• About this task: Return all of the records below word for word, leaving the pictures out.

Saved entries
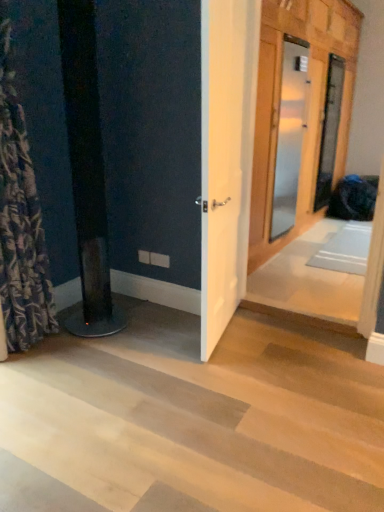
The height and width of the screenshot is (512, 384). Identify the location of free space in front of black glossy speaker at left. (91, 356).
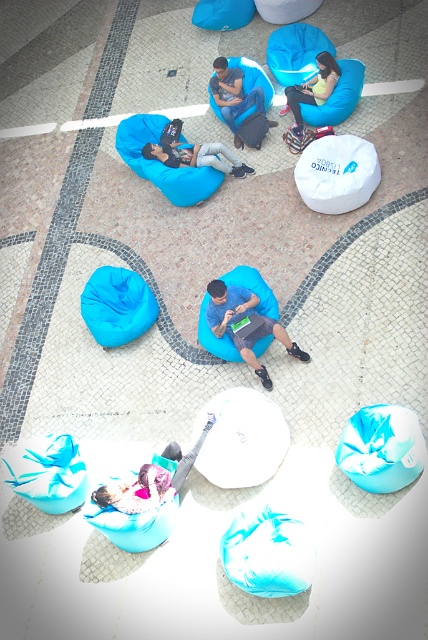
Between blue fabric bean bag at center and matte black laptop at center, which one appears on the left side from the viewer's perspective?

From the viewer's perspective, matte black laptop at center appears more on the left side.

Between point (234, 289) and point (202, 147), which one is positioned behind?

The point (202, 147) is behind.

Which is in front, point (258, 301) or point (220, 144)?

Point (258, 301) is in front.

You are a GUI agent. You are given a task and a screenshot of the screen. Output one action in this format:
    pyautogui.click(x=<x>, y=<y>)
    Task: Click on the blue fabric bean bag at center
    This screenshot has height=640, width=428.
    Given the screenshot: What is the action you would take?
    pyautogui.click(x=244, y=324)

Does matte blue bean bag at lower center have a larger size compared to matte blue bean bag at upper right?

Indeed, matte blue bean bag at lower center has a larger size compared to matte blue bean bag at upper right.

Does matte blue bean bag at lower center have a lesser height compared to matte blue bean bag at upper right?

Correct, matte blue bean bag at lower center is not as tall as matte blue bean bag at upper right.

Is point (140, 490) closer to camera compared to point (336, 74)?

Yes, it is.

Identify the location of matte blue bean bag at lower center. Image resolution: width=428 pixels, height=640 pixels. (148, 483).

Between blue fabric bean bag at center and matte blue bean bag at center, which one has less height?

With less height is blue fabric bean bag at center.

How far apart are blue fabric bean bag at center and matte blue bean bag at center?

blue fabric bean bag at center is 10.65 feet away from matte blue bean bag at center.

Find the location of a particular element. blue fabric bean bag at center is located at coordinates point(244,324).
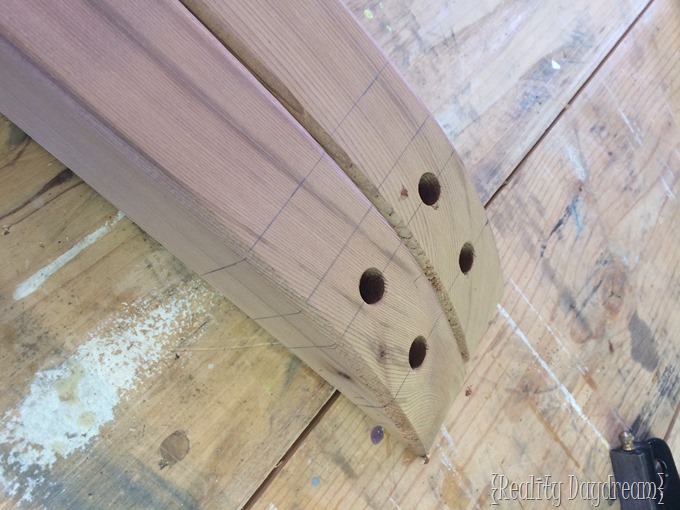
At what (x,y) coordinates should I click in order to perform the action: click on knots in the wood. Please return your answer as a coordinate pair (x, y). Looking at the image, I should click on (613, 298), (377, 432), (167, 444), (58, 178), (18, 132), (666, 379).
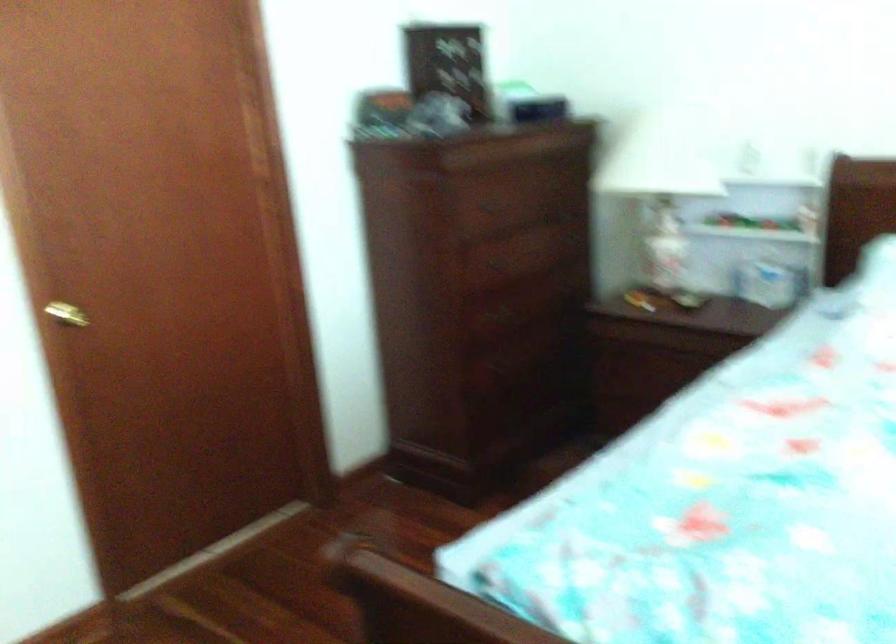
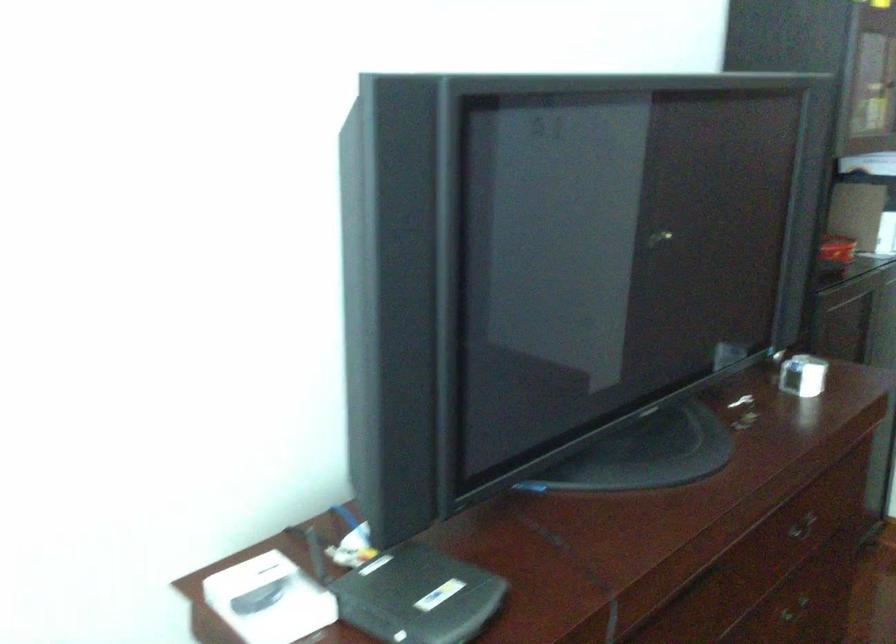
How did the camera likely rotate?

The rotation direction of the camera is left-down.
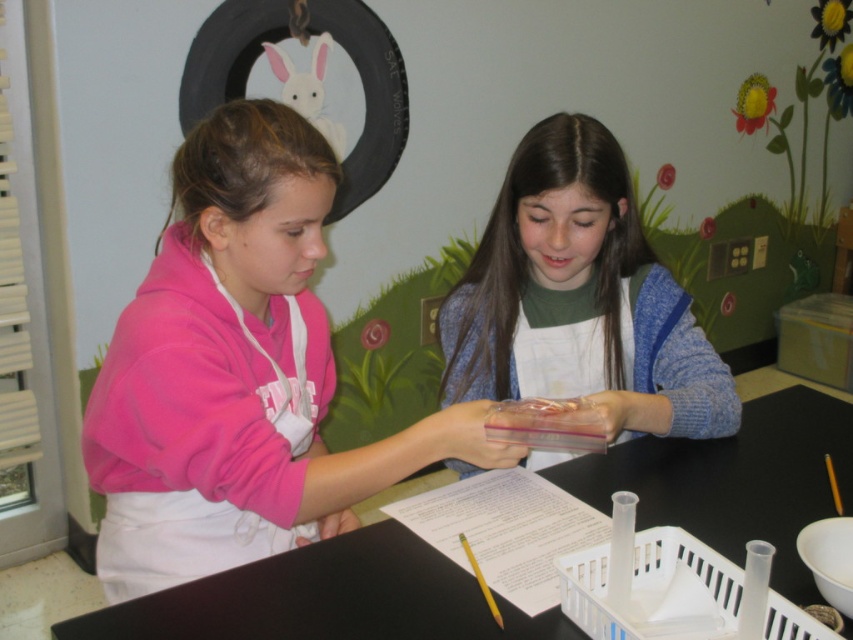
You are a student in the classroom looking at the image. You need to place a small book on the table without it falling off. Where should you place the book relative to the pink fleece jacket at left and the black plastic table at center?

The pink fleece jacket at left is above the black plastic table at center, so placing the book on the table surface below the jacket would ensure it stays on the black plastic table at center.

You are standing 5 feet away from the point at coordinates point (779,550). If you walk straight towards it, how far will you have to walk to reach it?

The distance of point (779,550) from viewer is 3.57 feet. Since you are currently 5 feet away, you need to walk an additional 1.43 feet to reach it.

You are a student in the classroom and want to place a book between the pink fleece jacket at left and the translucent plastic container at center. Is there enough space between them to fit the book?

The pink fleece jacket at left is positioned on the left side of the translucent plastic container at center, so there is space between them to place a book.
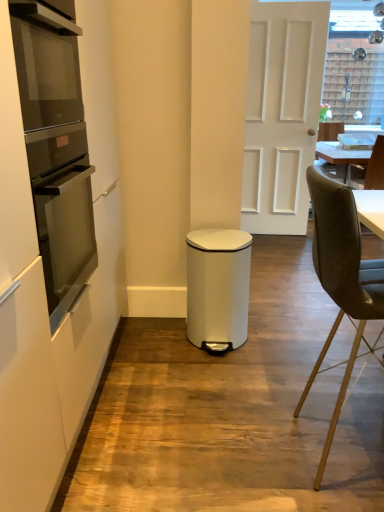
Question: Is point (355, 184) closer or farther from the camera than point (233, 229)?

Choices:
 (A) closer
 (B) farther

Answer: (B)

Question: Is black leather chair at right, the 1th chair positioned from the top, wider or thinner than white matte waste bin at center?

Choices:
 (A) thin
 (B) wide

Answer: (B)

Question: Which is farther from the matte black oven at left?

Choices:
 (A) white matte waste bin at center
 (B) white matte door at center
 (C) white matte cabinet at left
 (D) leather-like brown chair at right, the second chair viewed from the right
 (E) black leather chair at right, which is counted as the second chair, starting from the bottom

Answer: (E)

Question: Estimate the real-world distances between objects in this image. Which object is farther from the matte black oven at left?

Choices:
 (A) leather-like brown chair at right, the second chair viewed from the right
 (B) black leather chair at right, acting as the second chair starting from the front
 (C) white matte door at center
 (D) white matte cabinet at left
 (E) white matte waste bin at center

Answer: (B)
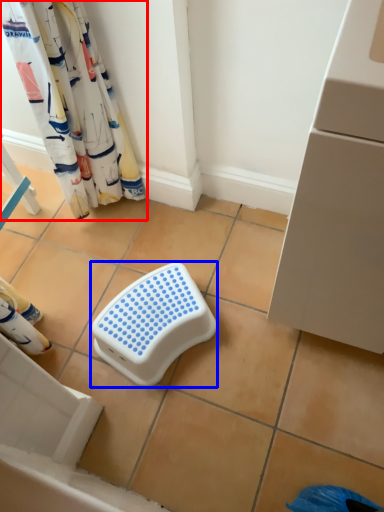
Question: Which object appears closest to the camera in this image, curtain (highlighted by a red box) or step stool (highlighted by a blue box)?

Choices:
 (A) curtain
 (B) step stool

Answer: (A)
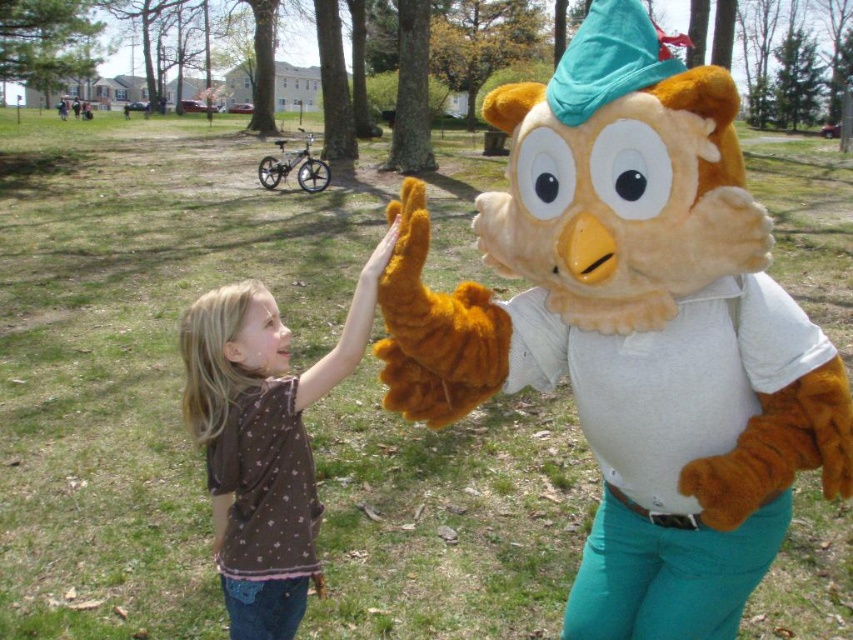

• Response:
The height and width of the screenshot is (512, 384). Identify the location of free space in front of black glossy speaker at left. (91, 356).
Between blue fabric bean bag at center and matte black laptop at center, which one appears on the left side from the viewer's perspective?

From the viewer's perspective, matte black laptop at center appears more on the left side.

Between point (234, 289) and point (202, 147), which one is positioned behind?

The point (202, 147) is behind.

Which is in front, point (258, 301) or point (220, 144)?

Point (258, 301) is in front.

You are a GUI agent. You are given a task and a screenshot of the screen. Output one action in this format:
    pyautogui.click(x=<x>, y=<y>)
    Task: Click on the blue fabric bean bag at center
    This screenshot has height=640, width=428.
    Given the screenshot: What is the action you would take?
    pyautogui.click(x=244, y=324)

Does matte blue bean bag at lower center have a larger size compared to matte blue bean bag at upper right?

Indeed, matte blue bean bag at lower center has a larger size compared to matte blue bean bag at upper right.

Does matte blue bean bag at lower center have a lesser height compared to matte blue bean bag at upper right?

Correct, matte blue bean bag at lower center is not as tall as matte blue bean bag at upper right.

Is point (140, 490) closer to camera compared to point (336, 74)?

Yes, it is.

Identify the location of matte blue bean bag at lower center. Image resolution: width=428 pixels, height=640 pixels. (148, 483).

Between blue fabric bean bag at center and matte blue bean bag at center, which one has less height?

With less height is blue fabric bean bag at center.

How far apart are blue fabric bean bag at center and matte blue bean bag at center?

blue fabric bean bag at center is 10.65 feet away from matte blue bean bag at center.

Find the location of a particular element. blue fabric bean bag at center is located at coordinates point(244,324).
At what (x,y) coordinates should I click in order to perform the action: click on knots in the wood. Please return your answer as a coordinate pair (x, y). Looking at the image, I should click on (613, 298), (377, 432), (167, 444), (58, 178), (18, 132), (666, 379).
How did the camera likely rotate?

The rotation direction of the camera is left-down.
You are a student in the classroom looking at the image. You need to place a small book on the table without it falling off. Where should you place the book relative to the pink fleece jacket at left and the black plastic table at center?

The pink fleece jacket at left is above the black plastic table at center, so placing the book on the table surface below the jacket would ensure it stays on the black plastic table at center.

You are standing 5 feet away from the point at coordinates point (779,550). If you walk straight towards it, how far will you have to walk to reach it?

The distance of point (779,550) from viewer is 3.57 feet. Since you are currently 5 feet away, you need to walk an additional 1.43 feet to reach it.

You are a student in the classroom and want to place a book between the pink fleece jacket at left and the translucent plastic container at center. Is there enough space between them to fit the book?

The pink fleece jacket at left is positioned on the left side of the translucent plastic container at center, so there is space between them to place a book.
Question: Is point (355, 184) closer or farther from the camera than point (233, 229)?

Choices:
 (A) closer
 (B) farther

Answer: (B)

Question: Is black leather chair at right, the 1th chair positioned from the top, wider or thinner than white matte waste bin at center?

Choices:
 (A) thin
 (B) wide

Answer: (B)

Question: Which is farther from the matte black oven at left?

Choices:
 (A) white matte waste bin at center
 (B) white matte door at center
 (C) white matte cabinet at left
 (D) leather-like brown chair at right, the second chair viewed from the right
 (E) black leather chair at right, which is counted as the second chair, starting from the bottom

Answer: (E)

Question: Estimate the real-world distances between objects in this image. Which object is farther from the matte black oven at left?

Choices:
 (A) leather-like brown chair at right, the second chair viewed from the right
 (B) black leather chair at right, acting as the second chair starting from the front
 (C) white matte door at center
 (D) white matte cabinet at left
 (E) white matte waste bin at center

Answer: (B)
Question: Which object appears closest to the camera in this image, curtain (highlighted by a red box) or step stool (highlighted by a blue box)?

Choices:
 (A) curtain
 (B) step stool

Answer: (A)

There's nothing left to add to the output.